TASK INSTRUCTIONS: The lines to extract begin at the line that contains "black triangle: (15, 84) -> (39, 102), moved" and run through the last line of the listing; reproduce them exactly, minus any pictures.

DATASET:
=== Section Start ===

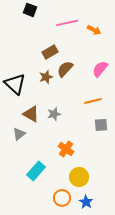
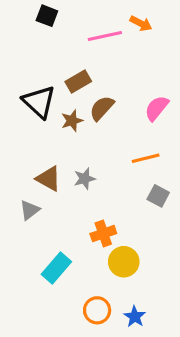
orange arrow: (94, 30) -> (141, 24), moved
black triangle: (15, 84) -> (39, 102), moved
gray square: (101, 125) -> (158, 196), turned 32
orange cross: (66, 149) -> (103, 234), turned 35
yellow circle: (79, 177) -> (124, 262), moved

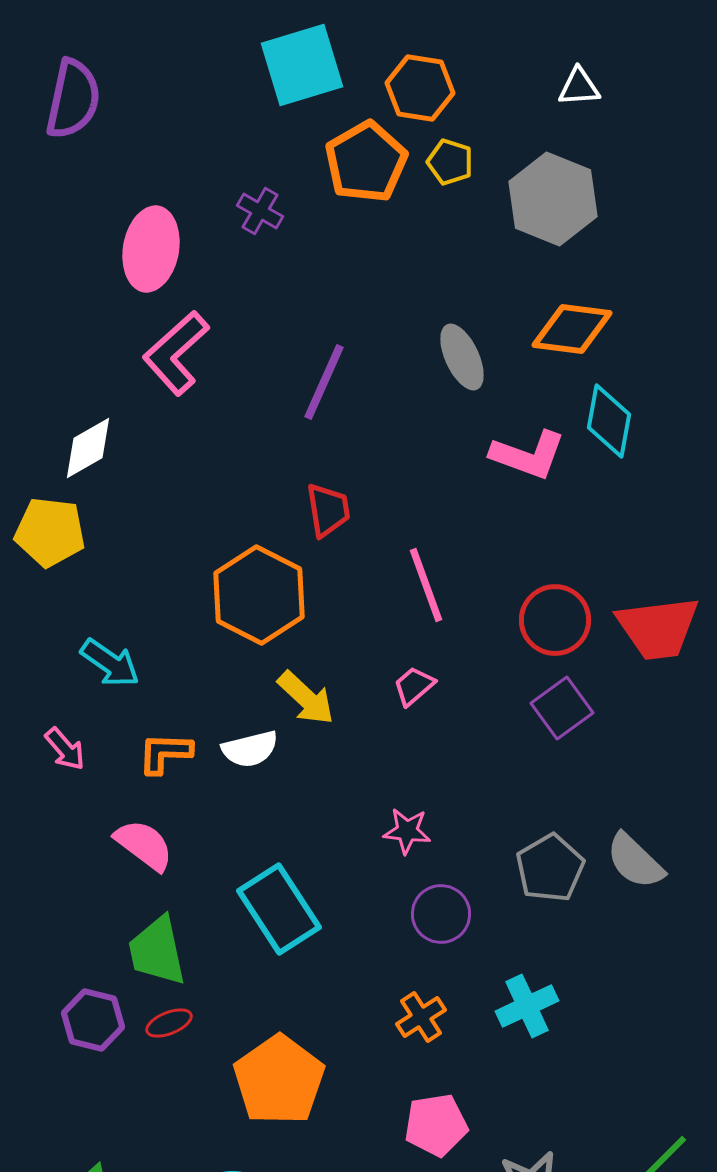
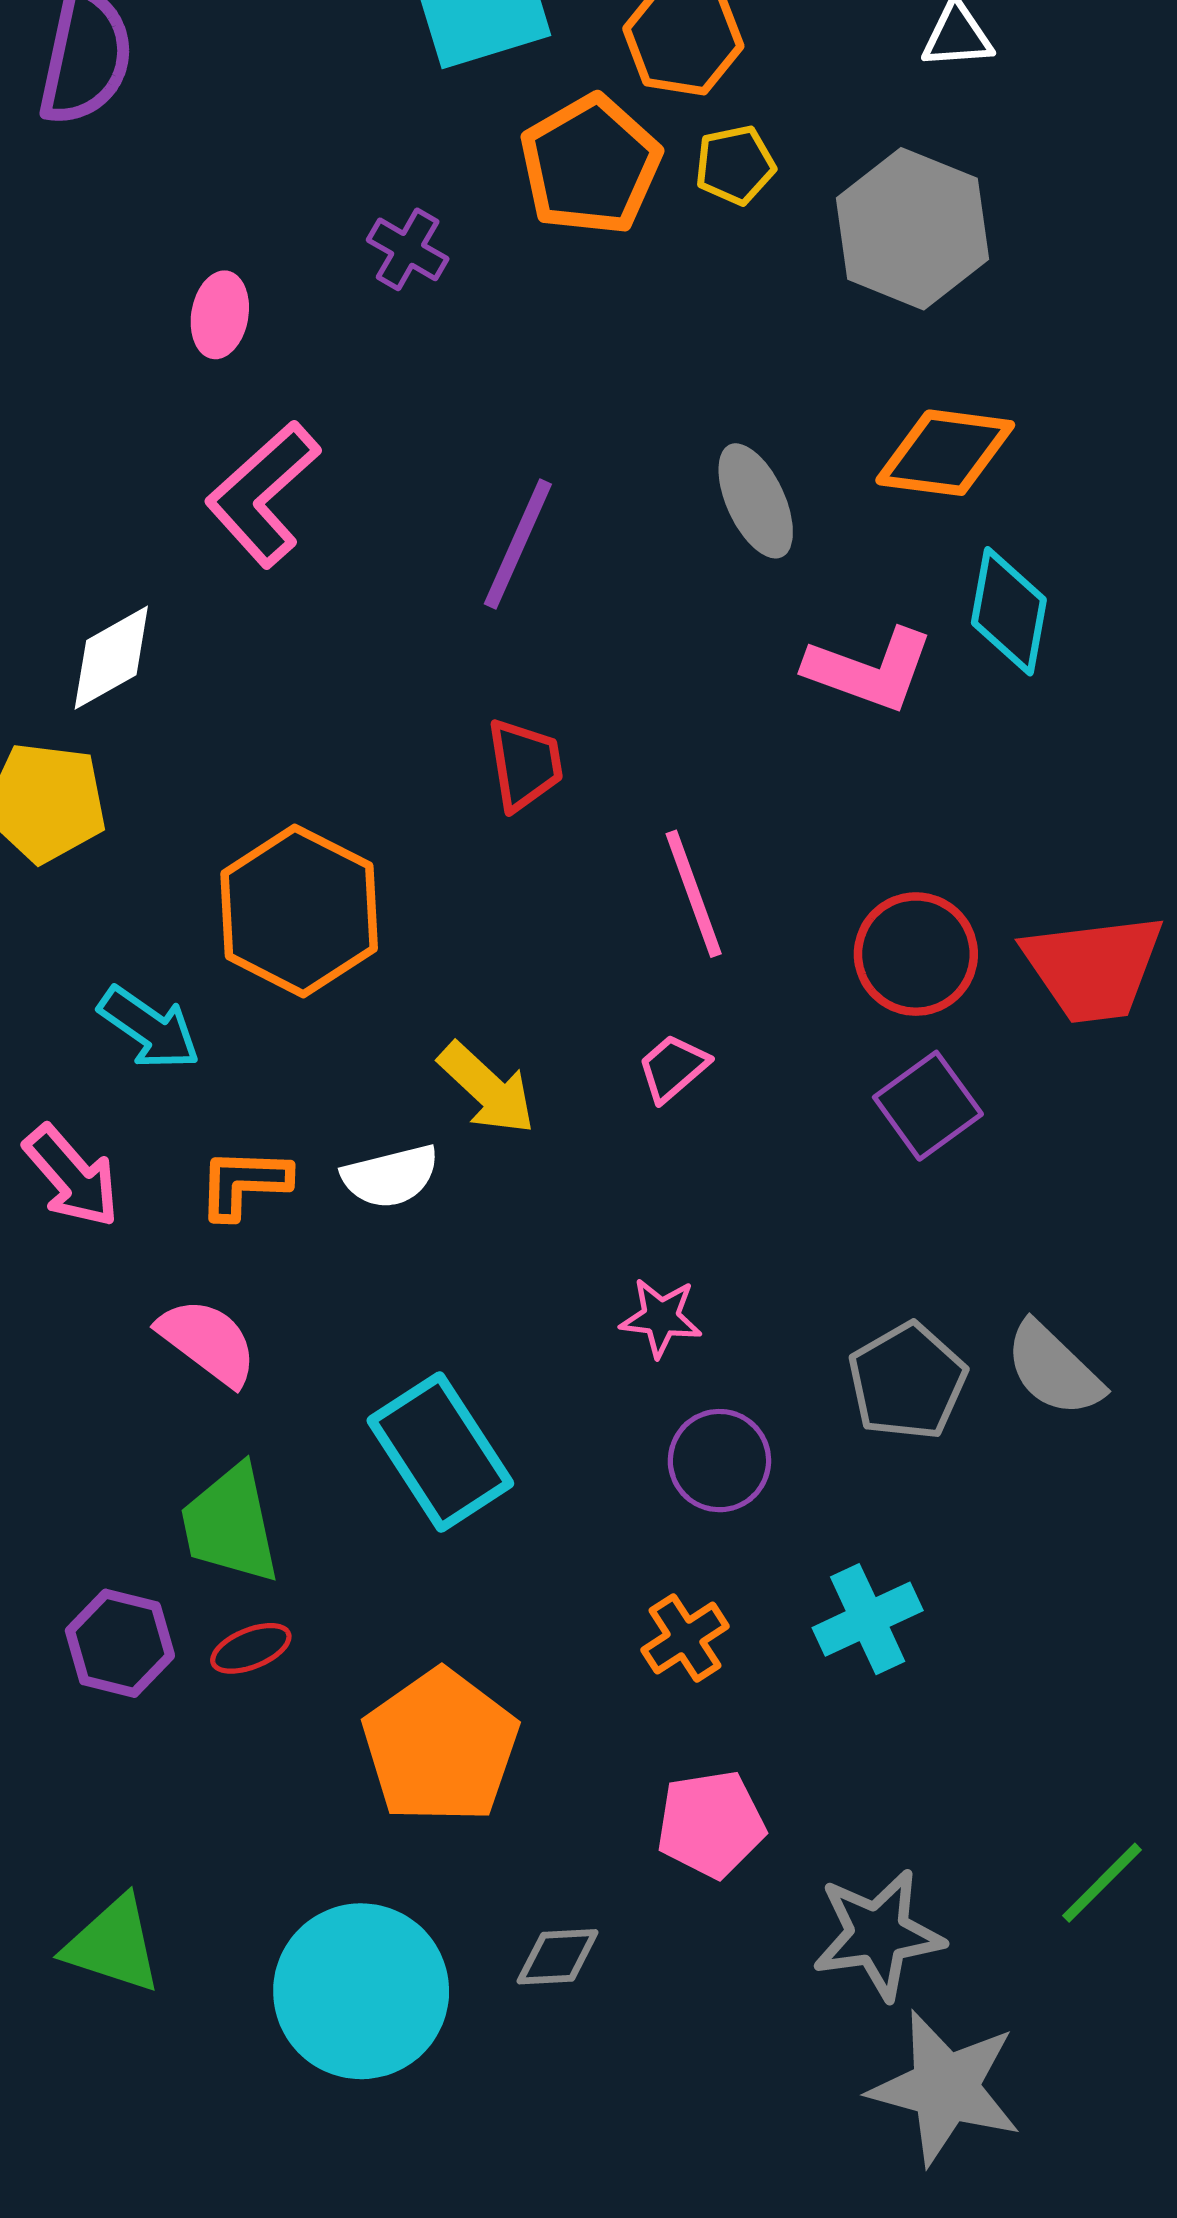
yellow pentagon: (450, 162) -> (735, 165), turned -30
pink ellipse: (151, 249) -> (220, 315), size x0.6
orange hexagon: (259, 595) -> (299, 911), moved
pink arrow: (65, 749) -> (72, 1176), size x1.4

=== Section End ===

ANSWER SPACE:
black triangle: (15, 84) -> (39, 102), moved
gray square: (101, 125) -> (158, 196), turned 32
orange cross: (66, 149) -> (103, 234), turned 35
yellow circle: (79, 177) -> (124, 262), moved

yellow pentagon: (450, 162) -> (735, 165), turned -30
pink ellipse: (151, 249) -> (220, 315), size x0.6
orange hexagon: (259, 595) -> (299, 911), moved
pink arrow: (65, 749) -> (72, 1176), size x1.4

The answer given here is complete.